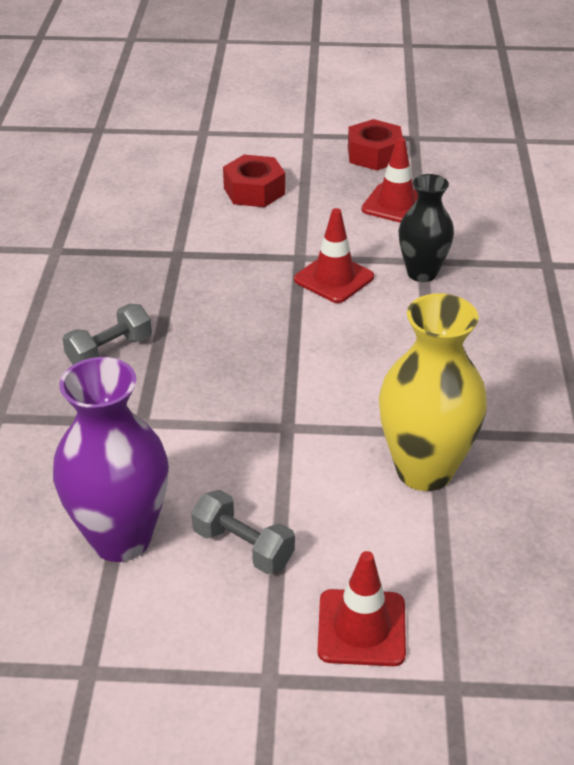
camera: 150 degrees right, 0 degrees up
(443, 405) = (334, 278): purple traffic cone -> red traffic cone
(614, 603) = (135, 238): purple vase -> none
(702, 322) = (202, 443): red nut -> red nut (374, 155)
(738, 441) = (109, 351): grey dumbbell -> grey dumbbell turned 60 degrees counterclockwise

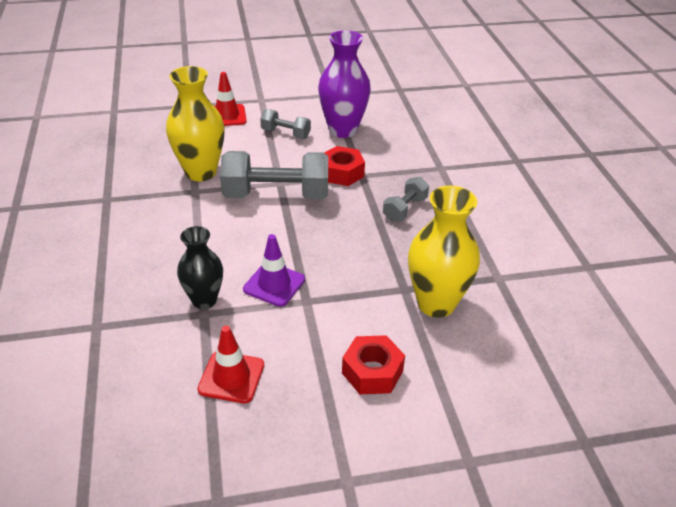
camera: 165 degrees right, 0 degrees up
(151, 235) = (436, 304): none -> yellow vase
(299, 403) = (276, 195): none -> grey dumbbell
(334, 278) = (274, 284): red traffic cone -> purple traffic cone
(374, 155) = (262, 456): red nut -> red nut (342, 173)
──────────────────────────────
YOUR INSTRUCTIONS
Transcribe each line above verbatim, with the pictures left out.

SOLUTION FOR THIS PROBLEM
camera: 150 degrees right, 0 degrees up
(443, 405) = (334, 278): purple traffic cone -> red traffic cone
(614, 603) = (135, 238): purple vase -> none
(702, 322) = (202, 443): red nut -> red nut (374, 155)
(738, 441) = (109, 351): grey dumbbell -> grey dumbbell turned 60 degrees counterclockwise

camera: 165 degrees right, 0 degrees up
(151, 235) = (436, 304): none -> yellow vase
(299, 403) = (276, 195): none -> grey dumbbell
(334, 278) = (274, 284): red traffic cone -> purple traffic cone
(374, 155) = (262, 456): red nut -> red nut (342, 173)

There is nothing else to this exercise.